#### [AIM OF THE TASK]
Reproduce the material below word for word, leaving out the pictures.

[Begin]

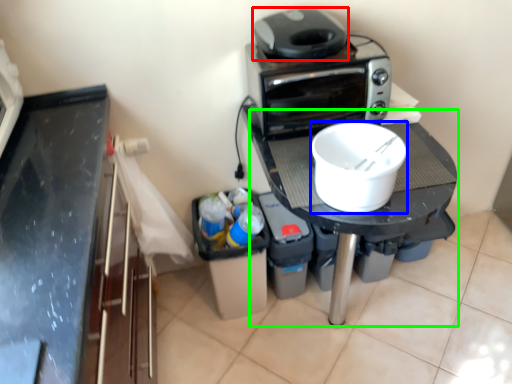
Question: Which object is positioned closest to home appliance (highlighted by a red box)? Select from kitchen appliance (highlighted by a blue box) and table (highlighted by a green box).

Choices:
 (A) kitchen appliance
 (B) table

Answer: (A)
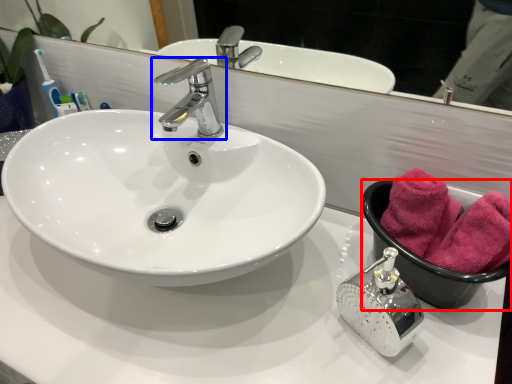
Question: Which object is closer to the camera taking this photo, basin (highlighted by a red box) or tap (highlighted by a blue box)?

Choices:
 (A) basin
 (B) tap

Answer: (A)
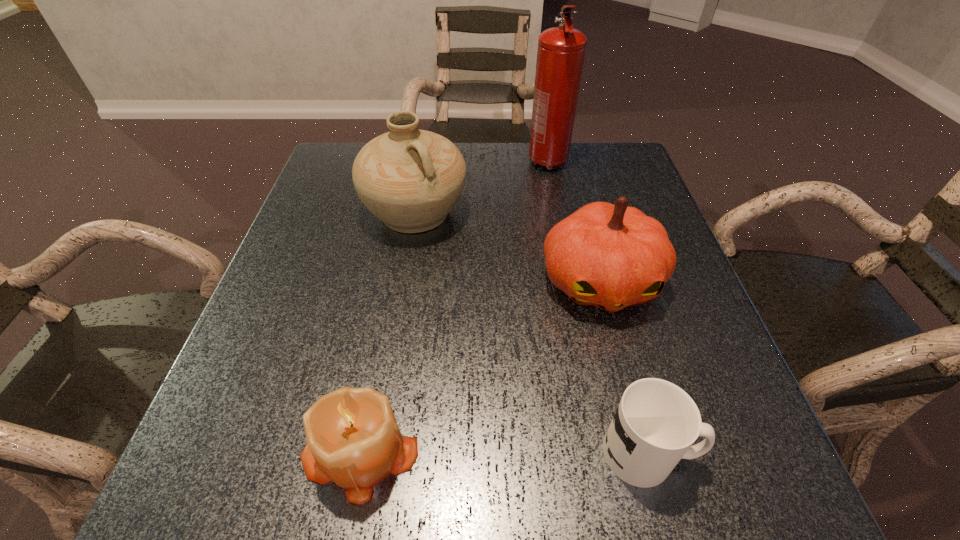
At what (x,y) coordinates should I click in order to perform the action: click on vacant space located 0.100m on the handle side of the mug. Please return your answer as a coordinate pair (x, y). The width and height of the screenshot is (960, 540). Looking at the image, I should click on (761, 453).

I want to click on fire extinguisher located at the far edge, so click(x=561, y=50).

Where is `pottery at the far edge`? The image size is (960, 540). pottery at the far edge is located at coordinates (410, 179).

Find the location of a particular element. The height and width of the screenshot is (540, 960). candle positioned at the near edge is located at coordinates (353, 439).

You are a GUI agent. You are given a task and a screenshot of the screen. Output one action in this format:
    pyautogui.click(x=<x>, y=<y>)
    Task: Click on the mug at the near edge
    
    Given the screenshot: What is the action you would take?
    pyautogui.click(x=656, y=422)

The image size is (960, 540). Find the location of `pottery that is at the left edge`. pottery that is at the left edge is located at coordinates (410, 179).

This screenshot has width=960, height=540. Identify the location of candle present at the left edge. (353, 439).

You are a GUI agent. You are given a task and a screenshot of the screen. Output one action in this format:
    pyautogui.click(x=<x>, y=<y>)
    Task: Click on the pumpkin that is positioned at the right edge
    
    Given the screenshot: What is the action you would take?
    pyautogui.click(x=609, y=256)

You are a GUI agent. You are given a task and a screenshot of the screen. Output one action in this format:
    pyautogui.click(x=<x>, y=<y>)
    Task: Click on the mug that is positioned at the right edge
    
    Given the screenshot: What is the action you would take?
    pyautogui.click(x=656, y=422)

The height and width of the screenshot is (540, 960). I want to click on object present at the far left corner, so click(x=410, y=179).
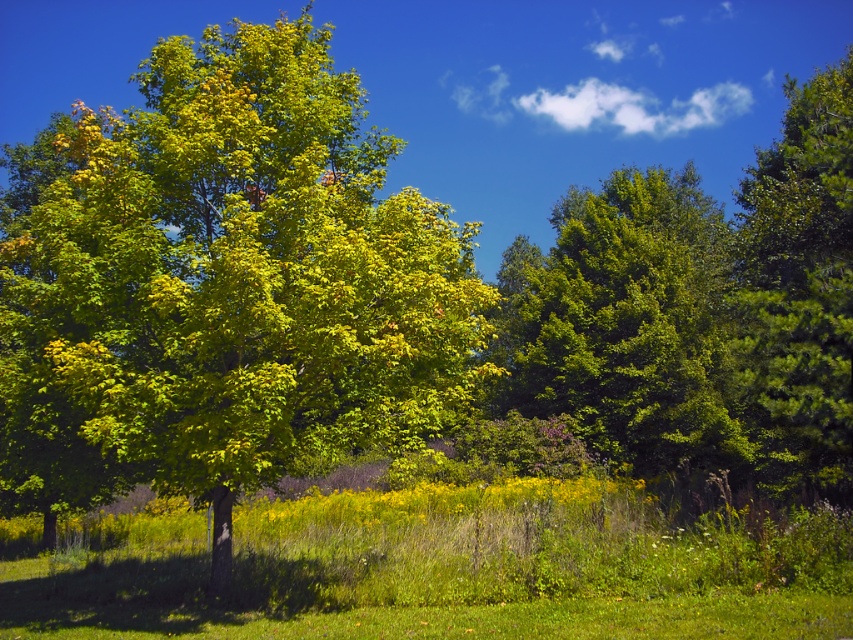
Does green leafy tree at center appear under green matte tree at right?

Correct, green leafy tree at center is located below green matte tree at right.

Does green leafy tree at center appear on the right side of green matte tree at right?

Incorrect, green leafy tree at center is not on the right side of green matte tree at right.

Measure the distance between point (384,385) and camera.

The distance of point (384,385) from camera is 32.55 feet.

What are the coordinates of `green leafy tree at center` in the screenshot? It's located at (222, 285).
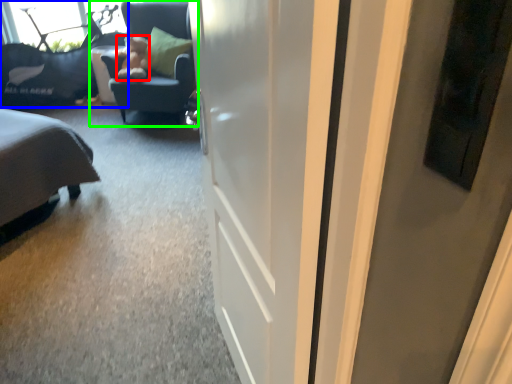
Question: Estimate the real-world distances between objects in this image. Which object is farther from teddy (highlighted by a red box), furniture (highlighted by a blue box) or chair (highlighted by a green box)?

Choices:
 (A) furniture
 (B) chair

Answer: (A)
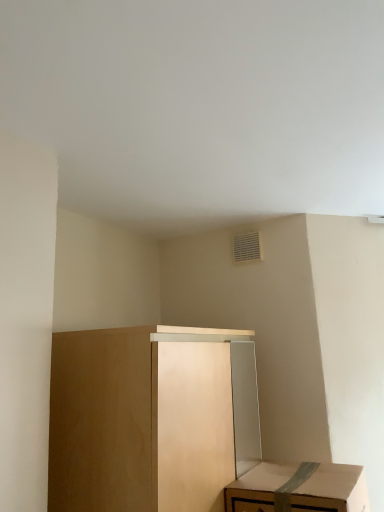
Question: Would you say cardboard box at lower right is to the left or to the right of matte wood cabinet at lower left in the picture?

Choices:
 (A) right
 (B) left

Answer: (A)

Question: Is point (319, 508) positioned closer to the camera than point (175, 369)?

Choices:
 (A) closer
 (B) farther

Answer: (A)

Question: Relative to matte wood cabinet at lower left, is cardboard box at lower right in front or behind?

Choices:
 (A) behind
 (B) front

Answer: (A)

Question: Is matte wood cabinet at lower left taller or shorter than cardboard box at lower right?

Choices:
 (A) short
 (B) tall

Answer: (B)

Question: Looking at their shapes, would you say matte wood cabinet at lower left is wider or thinner than cardboard box at lower right?

Choices:
 (A) wide
 (B) thin

Answer: (A)

Question: Do you think matte wood cabinet at lower left is within cardboard box at lower right, or outside of it?

Choices:
 (A) inside
 (B) outside

Answer: (B)

Question: From a real-world perspective, relative to cardboard box at lower right, is matte wood cabinet at lower left vertically above or below?

Choices:
 (A) below
 (B) above

Answer: (B)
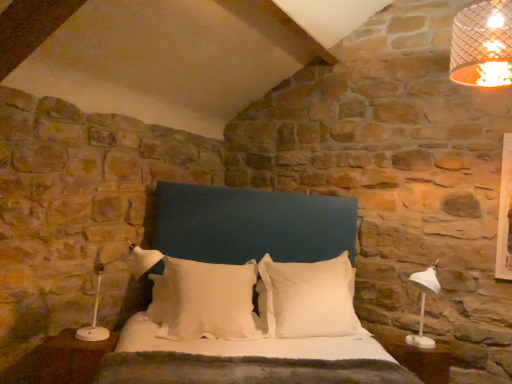
Question: Which direction should I rotate to look at white soft pillow at center, which ranks as the first pillow in left-to-right order, — up or down?

Choices:
 (A) up
 (B) down

Answer: (B)

Question: Is brown wood nightstand at lower left oriented away from white plastic lamp at left?

Choices:
 (A) yes
 (B) no

Answer: (B)

Question: Could you tell me if brown wood nightstand at lower left is turned towards white plastic lamp at left?

Choices:
 (A) no
 (B) yes

Answer: (A)

Question: Is brown wood nightstand at lower left positioned beyond the bounds of white plastic lamp at left?

Choices:
 (A) no
 (B) yes

Answer: (B)

Question: Can you confirm if brown wood nightstand at lower left is positioned to the left of white plastic lamp at left?

Choices:
 (A) yes
 (B) no

Answer: (A)

Question: From a real-world perspective, is brown wood nightstand at lower left on top of white plastic lamp at left?

Choices:
 (A) yes
 (B) no

Answer: (B)

Question: From a real-world perspective, is brown wood nightstand at lower left positioned under white plastic lamp at left based on gravity?

Choices:
 (A) yes
 (B) no

Answer: (A)

Question: Is white soft pillow at center, which ranks as the first pillow in left-to-right order, positioned before white plastic side table at lower right?

Choices:
 (A) yes
 (B) no

Answer: (B)

Question: Is white soft pillow at center, which ranks as the first pillow in left-to-right order, not near white plastic side table at lower right?

Choices:
 (A) no
 (B) yes

Answer: (B)

Question: Is white plastic side table at lower right located within white soft pillow at center, positioned as the second pillow in right-to-left order?

Choices:
 (A) no
 (B) yes

Answer: (A)

Question: Is white soft pillow at center, which ranks as the first pillow in left-to-right order, oriented away from white plastic side table at lower right?

Choices:
 (A) no
 (B) yes

Answer: (A)

Question: Does white soft pillow at center, positioned as the second pillow in right-to-left order, have a greater height compared to white plastic side table at lower right?

Choices:
 (A) no
 (B) yes

Answer: (B)

Question: From the image's perspective, is white soft pillow at center, positioned as the second pillow in right-to-left order, below white plastic side table at lower right?

Choices:
 (A) yes
 (B) no

Answer: (B)

Question: Does white soft pillow at center, which ranks as the first pillow in left-to-right order, have a greater height compared to white soft pillow at center, the 2th pillow positioned from the left?

Choices:
 (A) yes
 (B) no

Answer: (B)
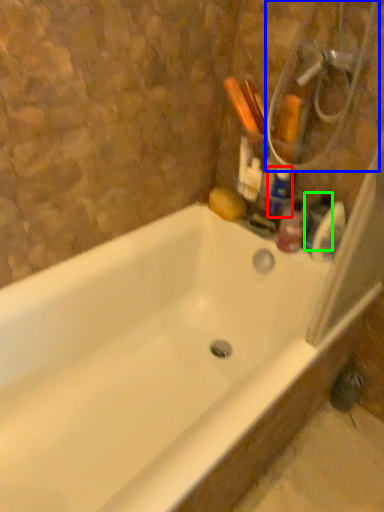
Question: Estimate the real-world distances between objects in this image. Which object is closer to cleaning product (highlighted by a red box), shower (highlighted by a blue box) or toiletry (highlighted by a green box)?

Choices:
 (A) shower
 (B) toiletry

Answer: (B)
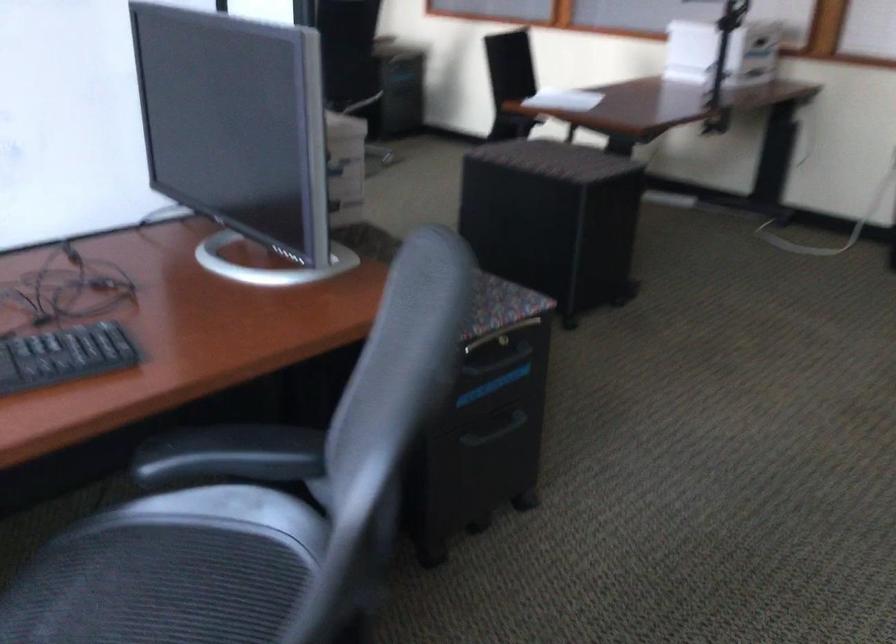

[End]

#### [ANSWER TO THIS TASK]
Question: Which object is positioned closest to home appliance (highlighted by a red box)? Select from kitchen appliance (highlighted by a blue box) and table (highlighted by a green box).

Choices:
 (A) kitchen appliance
 (B) table

Answer: (A)
Question: Which object is closer to the camera taking this photo, basin (highlighted by a red box) or tap (highlighted by a blue box)?

Choices:
 (A) basin
 (B) tap

Answer: (A)
At what (x,y) coordinates should I click in order to perform the action: click on vacant space located 0.100m on the handle side of the mug. Please return your answer as a coordinate pair (x, y). The width and height of the screenshot is (960, 540). Looking at the image, I should click on (761, 453).

I want to click on fire extinguisher located at the far edge, so click(x=561, y=50).

Where is `pottery at the far edge`? The image size is (960, 540). pottery at the far edge is located at coordinates (410, 179).

Find the location of a particular element. The height and width of the screenshot is (540, 960). candle positioned at the near edge is located at coordinates (353, 439).

You are a GUI agent. You are given a task and a screenshot of the screen. Output one action in this format:
    pyautogui.click(x=<x>, y=<y>)
    Task: Click on the mug at the near edge
    
    Given the screenshot: What is the action you would take?
    pyautogui.click(x=656, y=422)

The image size is (960, 540). Find the location of `pottery that is at the left edge`. pottery that is at the left edge is located at coordinates (410, 179).

This screenshot has width=960, height=540. Identify the location of candle present at the left edge. (353, 439).

You are a GUI agent. You are given a task and a screenshot of the screen. Output one action in this format:
    pyautogui.click(x=<x>, y=<y>)
    Task: Click on the pumpkin that is positioned at the right edge
    
    Given the screenshot: What is the action you would take?
    pyautogui.click(x=609, y=256)

You are a GUI agent. You are given a task and a screenshot of the screen. Output one action in this format:
    pyautogui.click(x=<x>, y=<y>)
    Task: Click on the mug that is positioned at the right edge
    
    Given the screenshot: What is the action you would take?
    pyautogui.click(x=656, y=422)

The height and width of the screenshot is (540, 960). I want to click on object present at the far left corner, so click(x=410, y=179).
Does green leafy tree at center appear under green matte tree at right?

Correct, green leafy tree at center is located below green matte tree at right.

Does green leafy tree at center appear on the right side of green matte tree at right?

Incorrect, green leafy tree at center is not on the right side of green matte tree at right.

Measure the distance between point (384,385) and camera.

The distance of point (384,385) from camera is 32.55 feet.

What are the coordinates of `green leafy tree at center` in the screenshot? It's located at (222, 285).
Question: Estimate the real-world distances between objects in this image. Which object is farther from teddy (highlighted by a red box), furniture (highlighted by a blue box) or chair (highlighted by a green box)?

Choices:
 (A) furniture
 (B) chair

Answer: (A)
Question: Would you say cardboard box at lower right is to the left or to the right of matte wood cabinet at lower left in the picture?

Choices:
 (A) right
 (B) left

Answer: (A)

Question: Is point (319, 508) positioned closer to the camera than point (175, 369)?

Choices:
 (A) closer
 (B) farther

Answer: (A)

Question: Relative to matte wood cabinet at lower left, is cardboard box at lower right in front or behind?

Choices:
 (A) behind
 (B) front

Answer: (A)

Question: Is matte wood cabinet at lower left taller or shorter than cardboard box at lower right?

Choices:
 (A) short
 (B) tall

Answer: (B)

Question: Looking at their shapes, would you say matte wood cabinet at lower left is wider or thinner than cardboard box at lower right?

Choices:
 (A) wide
 (B) thin

Answer: (A)

Question: Do you think matte wood cabinet at lower left is within cardboard box at lower right, or outside of it?

Choices:
 (A) inside
 (B) outside

Answer: (B)

Question: From a real-world perspective, relative to cardboard box at lower right, is matte wood cabinet at lower left vertically above or below?

Choices:
 (A) below
 (B) above

Answer: (B)
Question: Which direction should I rotate to look at white soft pillow at center, which ranks as the first pillow in left-to-right order, — up or down?

Choices:
 (A) up
 (B) down

Answer: (B)

Question: Is brown wood nightstand at lower left oriented away from white plastic lamp at left?

Choices:
 (A) yes
 (B) no

Answer: (B)

Question: Could you tell me if brown wood nightstand at lower left is turned towards white plastic lamp at left?

Choices:
 (A) no
 (B) yes

Answer: (A)

Question: Is brown wood nightstand at lower left positioned beyond the bounds of white plastic lamp at left?

Choices:
 (A) no
 (B) yes

Answer: (B)

Question: Can you confirm if brown wood nightstand at lower left is positioned to the left of white plastic lamp at left?

Choices:
 (A) yes
 (B) no

Answer: (A)

Question: From a real-world perspective, is brown wood nightstand at lower left on top of white plastic lamp at left?

Choices:
 (A) yes
 (B) no

Answer: (B)

Question: From a real-world perspective, is brown wood nightstand at lower left positioned under white plastic lamp at left based on gravity?

Choices:
 (A) yes
 (B) no

Answer: (A)

Question: Is white soft pillow at center, which ranks as the first pillow in left-to-right order, positioned before white plastic side table at lower right?

Choices:
 (A) yes
 (B) no

Answer: (B)

Question: Is white soft pillow at center, which ranks as the first pillow in left-to-right order, not near white plastic side table at lower right?

Choices:
 (A) no
 (B) yes

Answer: (B)

Question: Is white plastic side table at lower right located within white soft pillow at center, positioned as the second pillow in right-to-left order?

Choices:
 (A) no
 (B) yes

Answer: (A)

Question: Is white soft pillow at center, which ranks as the first pillow in left-to-right order, oriented away from white plastic side table at lower right?

Choices:
 (A) no
 (B) yes

Answer: (A)

Question: Does white soft pillow at center, positioned as the second pillow in right-to-left order, have a greater height compared to white plastic side table at lower right?

Choices:
 (A) no
 (B) yes

Answer: (B)

Question: From the image's perspective, is white soft pillow at center, positioned as the second pillow in right-to-left order, below white plastic side table at lower right?

Choices:
 (A) yes
 (B) no

Answer: (B)

Question: Does white soft pillow at center, which ranks as the first pillow in left-to-right order, have a greater height compared to white soft pillow at center, the 2th pillow positioned from the left?

Choices:
 (A) yes
 (B) no

Answer: (B)
Question: Estimate the real-world distances between objects in this image. Which object is closer to cleaning product (highlighted by a red box), shower (highlighted by a blue box) or toiletry (highlighted by a green box)?

Choices:
 (A) shower
 (B) toiletry

Answer: (B)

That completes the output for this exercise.